**** Records for processing ****

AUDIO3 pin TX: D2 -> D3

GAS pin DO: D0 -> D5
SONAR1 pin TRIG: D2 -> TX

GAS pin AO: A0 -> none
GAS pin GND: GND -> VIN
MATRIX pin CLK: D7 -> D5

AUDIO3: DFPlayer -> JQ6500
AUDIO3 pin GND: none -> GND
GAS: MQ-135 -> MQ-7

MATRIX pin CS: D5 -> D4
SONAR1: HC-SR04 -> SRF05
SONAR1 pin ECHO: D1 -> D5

****
**** Records for processing ****

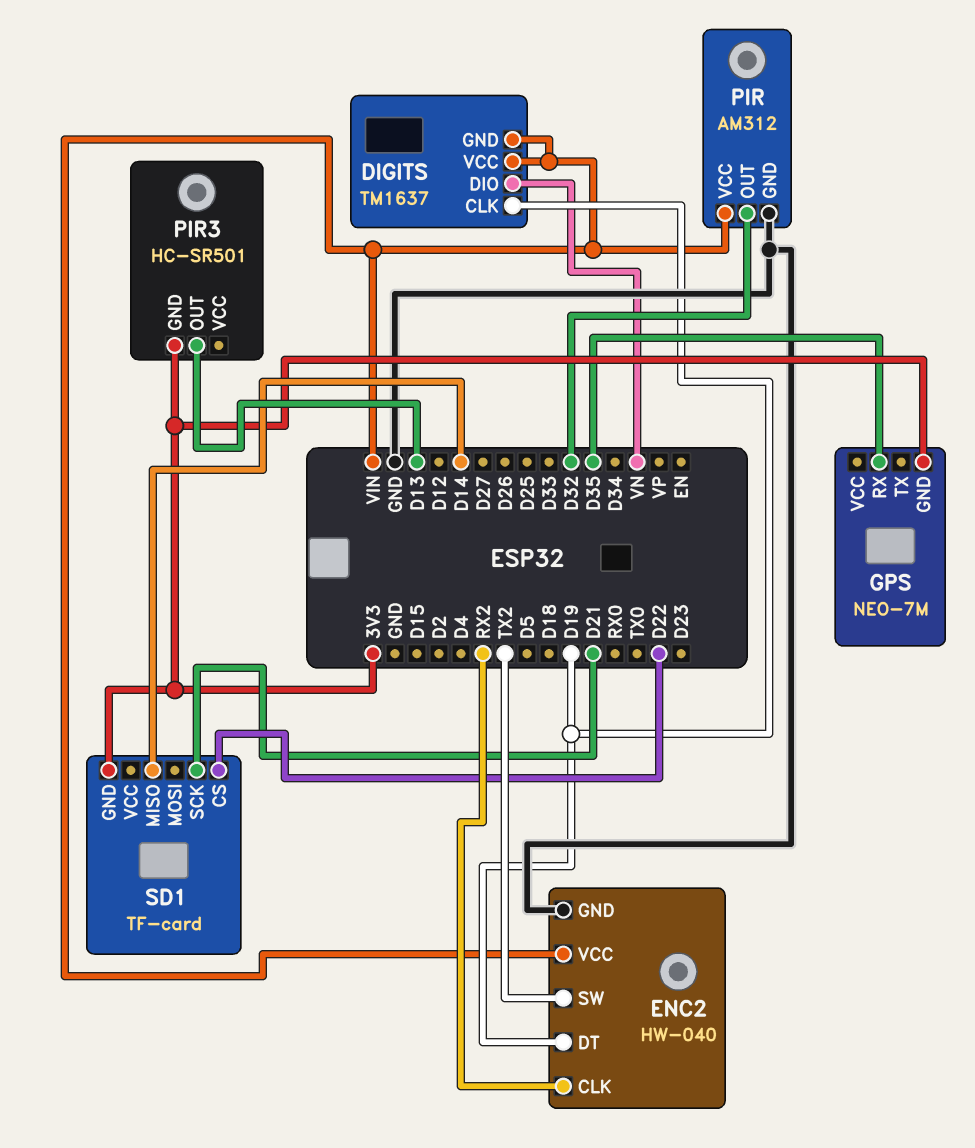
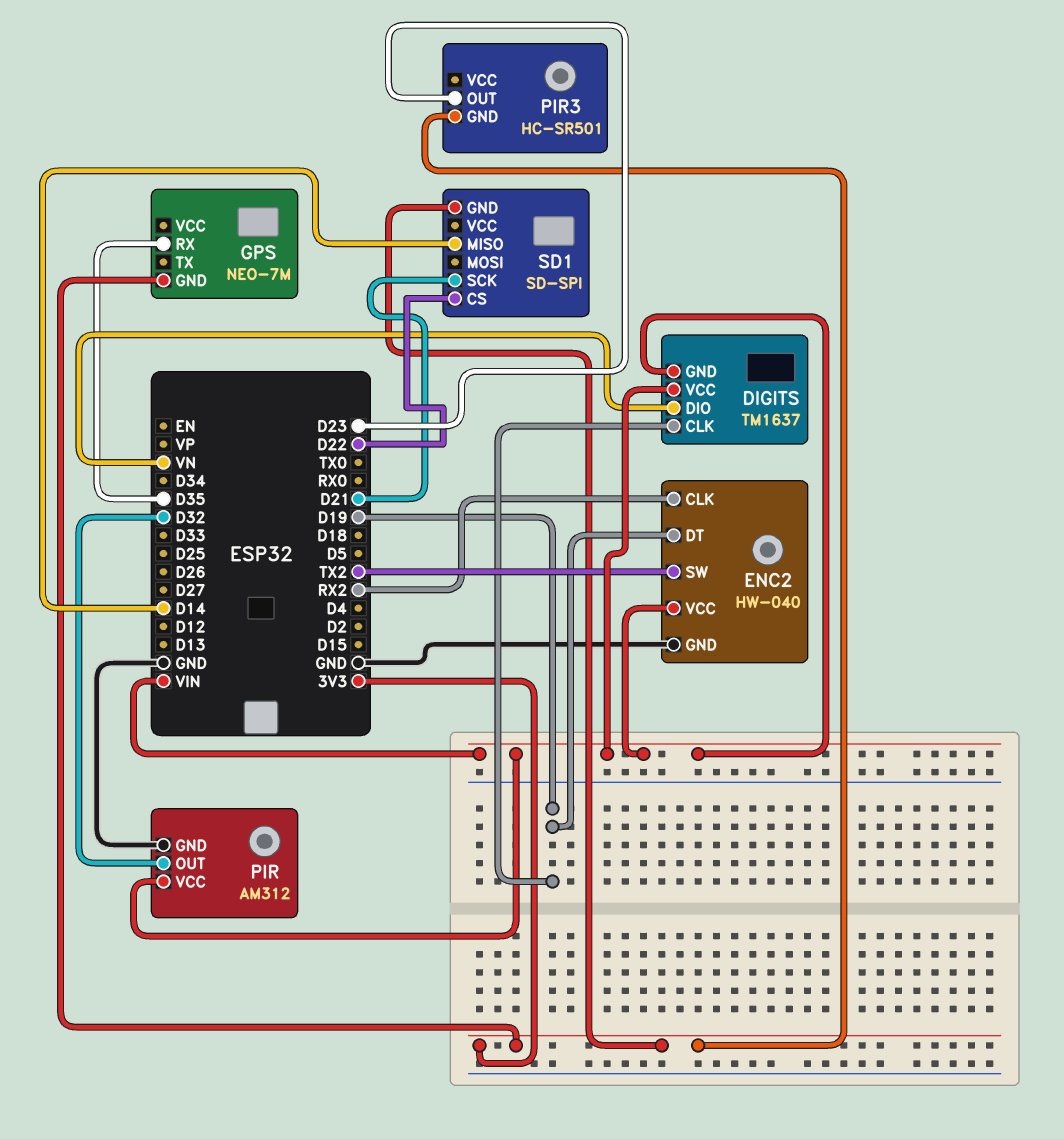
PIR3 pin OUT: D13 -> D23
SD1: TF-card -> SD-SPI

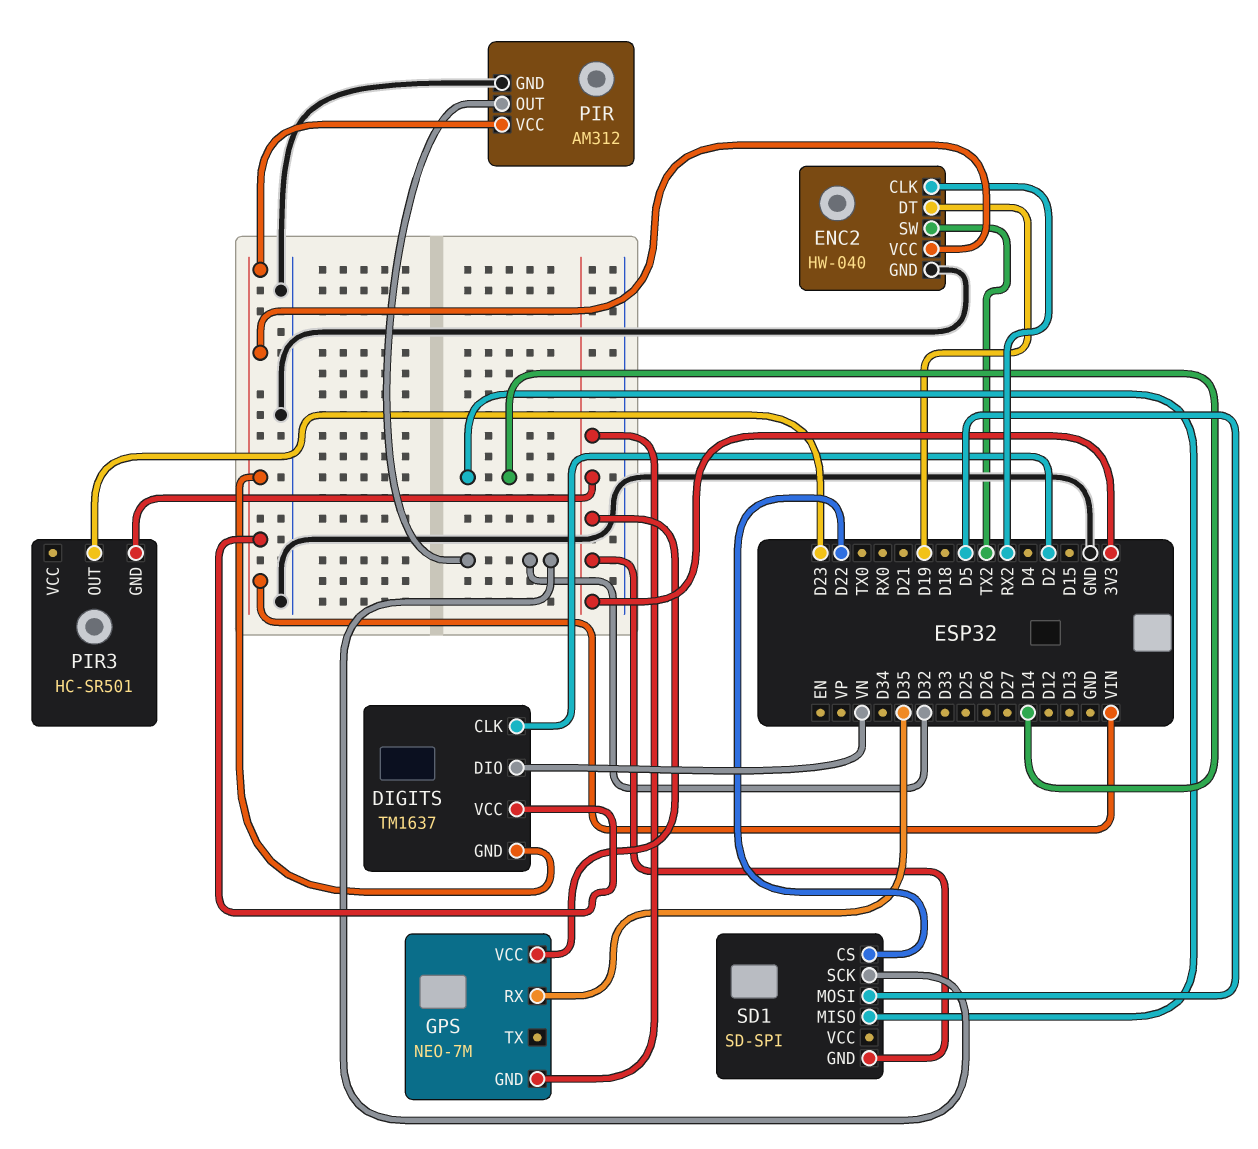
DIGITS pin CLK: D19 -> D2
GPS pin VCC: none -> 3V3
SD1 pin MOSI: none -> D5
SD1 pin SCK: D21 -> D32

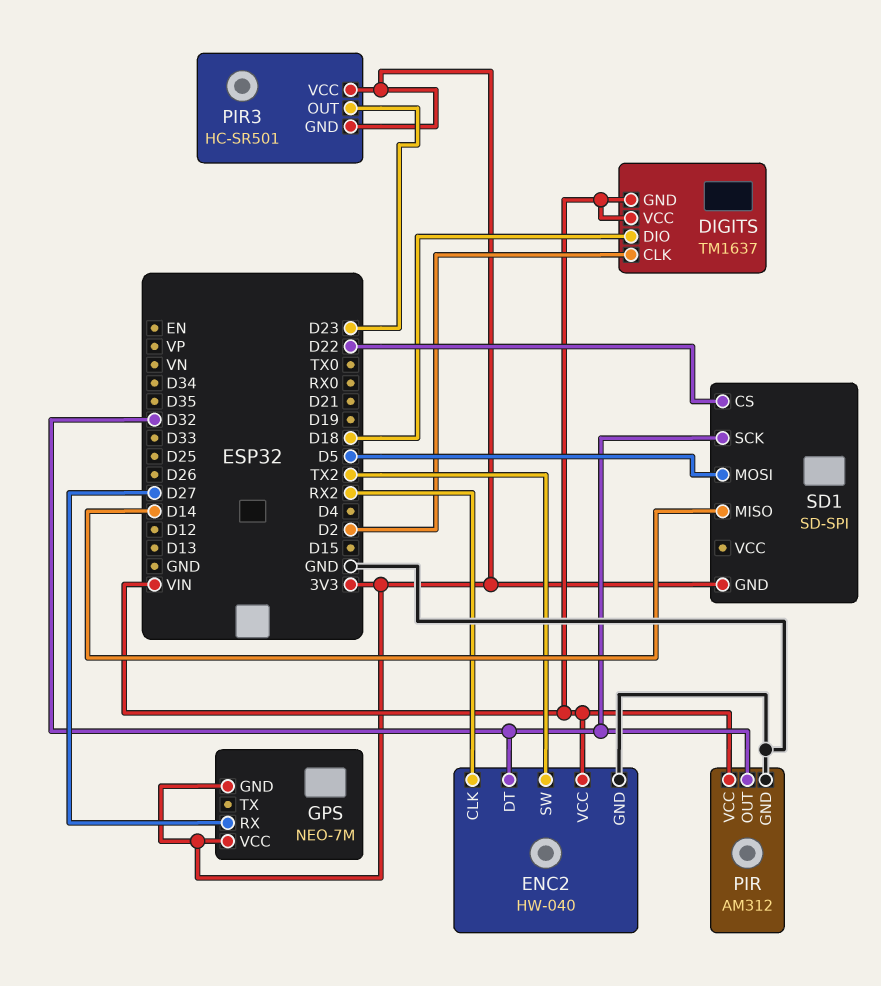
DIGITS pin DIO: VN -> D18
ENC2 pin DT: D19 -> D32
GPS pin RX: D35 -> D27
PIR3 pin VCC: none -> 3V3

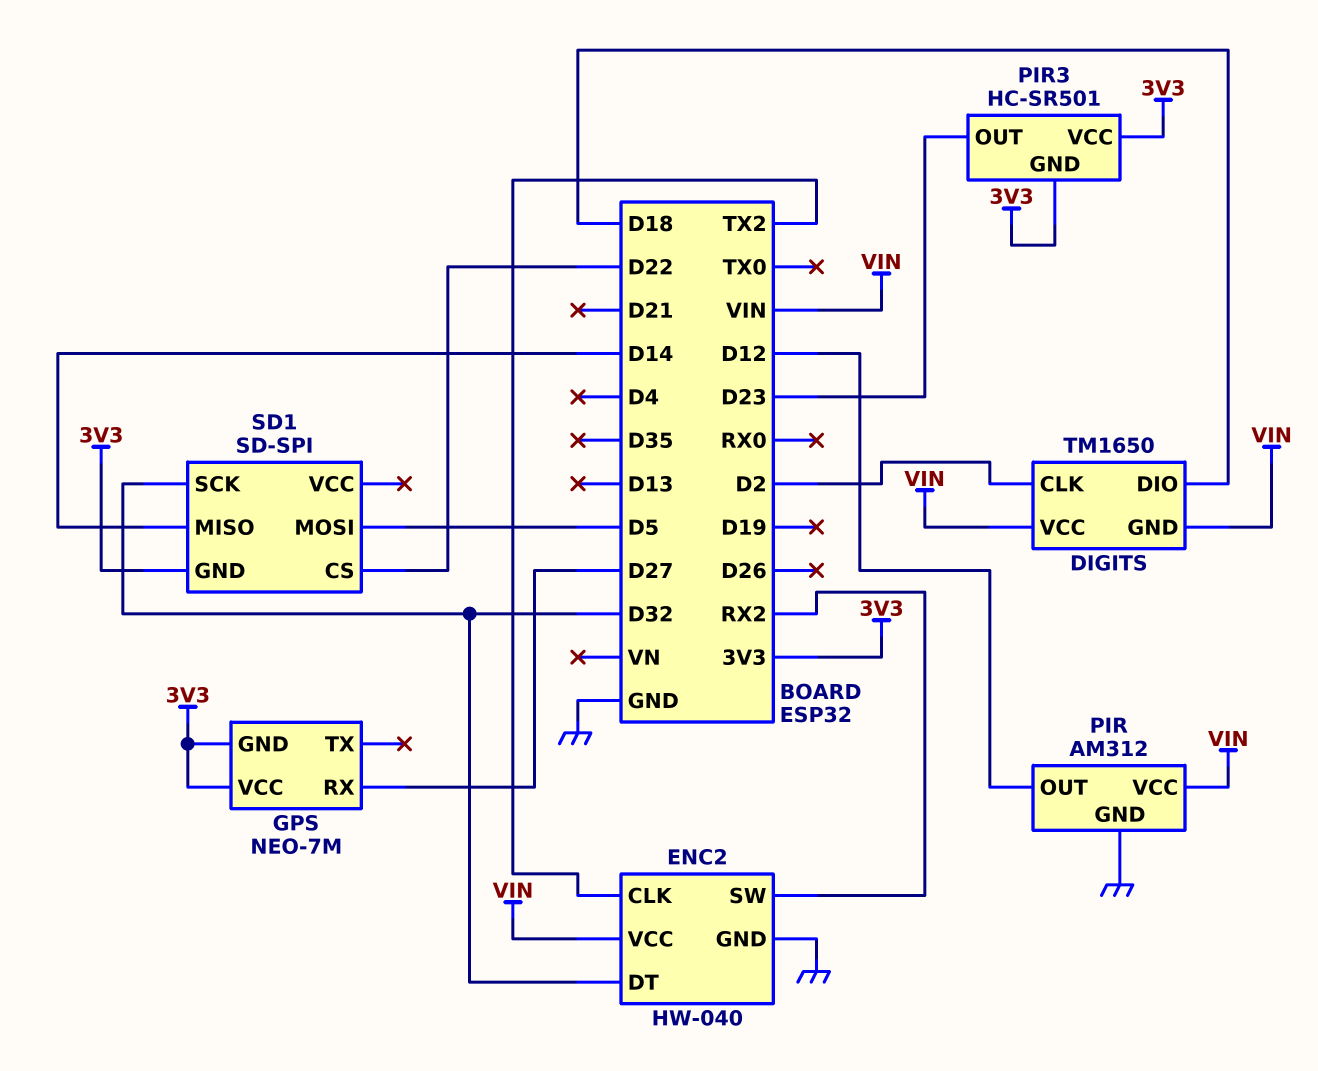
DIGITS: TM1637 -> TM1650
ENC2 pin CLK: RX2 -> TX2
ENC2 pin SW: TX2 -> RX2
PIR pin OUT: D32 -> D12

****

- **What needs to be done**: Pictures are to be left out. Write out only the lines above starting at the one with "SD1 pin MOSI: none -> D5" and ending at the one with "PIR pin OUT: D32 -> D12", both lines included, exactly.

- **Response to this task**:
SD1 pin MOSI: none -> D5
SD1 pin SCK: D21 -> D32

DIGITS pin DIO: VN -> D18
ENC2 pin DT: D19 -> D32
GPS pin RX: D35 -> D27
PIR3 pin VCC: none -> 3V3

DIGITS: TM1637 -> TM1650
ENC2 pin CLK: RX2 -> TX2
ENC2 pin SW: TX2 -> RX2
PIR pin OUT: D32 -> D12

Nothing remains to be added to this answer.